WHAT YOU SHOULD DO –
The result should consist solely of the line containing "[249, 208, 306, 256] (first image)" and the lines that follow it below, each reproduced exactly, the last line included.

Scene edit records
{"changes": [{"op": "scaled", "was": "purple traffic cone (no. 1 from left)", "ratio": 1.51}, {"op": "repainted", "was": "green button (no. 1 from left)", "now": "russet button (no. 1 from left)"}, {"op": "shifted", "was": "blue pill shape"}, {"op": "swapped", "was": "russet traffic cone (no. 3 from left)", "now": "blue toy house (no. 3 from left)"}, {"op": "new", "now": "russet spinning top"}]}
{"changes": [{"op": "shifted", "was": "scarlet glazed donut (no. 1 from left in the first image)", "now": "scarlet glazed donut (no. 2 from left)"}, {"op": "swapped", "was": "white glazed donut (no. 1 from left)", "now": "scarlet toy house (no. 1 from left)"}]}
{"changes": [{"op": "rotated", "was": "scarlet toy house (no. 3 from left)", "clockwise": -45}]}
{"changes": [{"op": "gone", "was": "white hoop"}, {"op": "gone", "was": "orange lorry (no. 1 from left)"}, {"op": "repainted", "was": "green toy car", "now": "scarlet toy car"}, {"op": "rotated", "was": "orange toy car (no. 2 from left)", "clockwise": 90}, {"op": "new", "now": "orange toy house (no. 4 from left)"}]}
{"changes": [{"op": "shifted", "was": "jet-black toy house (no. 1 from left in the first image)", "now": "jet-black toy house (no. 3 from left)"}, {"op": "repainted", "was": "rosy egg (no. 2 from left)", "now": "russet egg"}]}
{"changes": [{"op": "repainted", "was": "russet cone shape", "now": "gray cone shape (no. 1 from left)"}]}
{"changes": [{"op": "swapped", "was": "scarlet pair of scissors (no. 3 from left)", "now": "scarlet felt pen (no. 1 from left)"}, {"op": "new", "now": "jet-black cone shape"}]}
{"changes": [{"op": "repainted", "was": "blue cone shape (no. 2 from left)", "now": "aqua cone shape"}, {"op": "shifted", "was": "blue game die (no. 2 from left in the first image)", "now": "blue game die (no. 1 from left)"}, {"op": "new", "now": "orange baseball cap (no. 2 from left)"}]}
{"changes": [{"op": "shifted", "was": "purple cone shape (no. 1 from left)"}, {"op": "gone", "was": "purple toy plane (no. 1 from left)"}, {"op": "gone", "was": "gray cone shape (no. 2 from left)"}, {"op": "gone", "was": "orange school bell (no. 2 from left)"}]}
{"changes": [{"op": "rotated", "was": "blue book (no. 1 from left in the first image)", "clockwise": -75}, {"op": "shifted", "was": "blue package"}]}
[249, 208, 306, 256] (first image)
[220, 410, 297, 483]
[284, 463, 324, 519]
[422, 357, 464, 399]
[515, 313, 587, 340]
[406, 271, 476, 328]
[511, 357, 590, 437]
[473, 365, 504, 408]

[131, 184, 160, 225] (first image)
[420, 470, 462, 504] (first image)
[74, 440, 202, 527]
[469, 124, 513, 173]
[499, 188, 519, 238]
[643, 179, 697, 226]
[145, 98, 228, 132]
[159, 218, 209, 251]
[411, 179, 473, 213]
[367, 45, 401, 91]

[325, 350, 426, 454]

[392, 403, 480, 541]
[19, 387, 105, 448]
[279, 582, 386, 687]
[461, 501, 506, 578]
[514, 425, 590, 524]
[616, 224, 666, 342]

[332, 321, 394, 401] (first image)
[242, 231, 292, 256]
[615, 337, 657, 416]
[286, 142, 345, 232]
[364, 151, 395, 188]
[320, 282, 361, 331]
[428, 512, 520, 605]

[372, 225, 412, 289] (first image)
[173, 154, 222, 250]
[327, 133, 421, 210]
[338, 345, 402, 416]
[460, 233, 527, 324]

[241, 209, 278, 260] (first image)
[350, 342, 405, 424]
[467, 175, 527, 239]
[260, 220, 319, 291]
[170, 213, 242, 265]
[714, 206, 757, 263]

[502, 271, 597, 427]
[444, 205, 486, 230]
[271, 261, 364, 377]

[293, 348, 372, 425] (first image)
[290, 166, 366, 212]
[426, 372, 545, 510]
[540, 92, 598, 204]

WORKED SOLUTION –
[249, 208, 306, 256] (first image)
[220, 410, 297, 483]
[284, 463, 324, 519]
[422, 357, 464, 399]
[515, 313, 587, 340]
[406, 271, 476, 328]
[511, 357, 590, 437]
[473, 365, 504, 408]

[131, 184, 160, 225] (first image)
[420, 470, 462, 504] (first image)
[74, 440, 202, 527]
[469, 124, 513, 173]
[499, 188, 519, 238]
[643, 179, 697, 226]
[145, 98, 228, 132]
[159, 218, 209, 251]
[411, 179, 473, 213]
[367, 45, 401, 91]

[325, 350, 426, 454]

[392, 403, 480, 541]
[19, 387, 105, 448]
[279, 582, 386, 687]
[461, 501, 506, 578]
[514, 425, 590, 524]
[616, 224, 666, 342]

[332, 321, 394, 401] (first image)
[242, 231, 292, 256]
[615, 337, 657, 416]
[286, 142, 345, 232]
[364, 151, 395, 188]
[320, 282, 361, 331]
[428, 512, 520, 605]

[372, 225, 412, 289] (first image)
[173, 154, 222, 250]
[327, 133, 421, 210]
[338, 345, 402, 416]
[460, 233, 527, 324]

[241, 209, 278, 260] (first image)
[350, 342, 405, 424]
[467, 175, 527, 239]
[260, 220, 319, 291]
[170, 213, 242, 265]
[714, 206, 757, 263]

[502, 271, 597, 427]
[444, 205, 486, 230]
[271, 261, 364, 377]

[293, 348, 372, 425] (first image)
[290, 166, 366, 212]
[426, 372, 545, 510]
[540, 92, 598, 204]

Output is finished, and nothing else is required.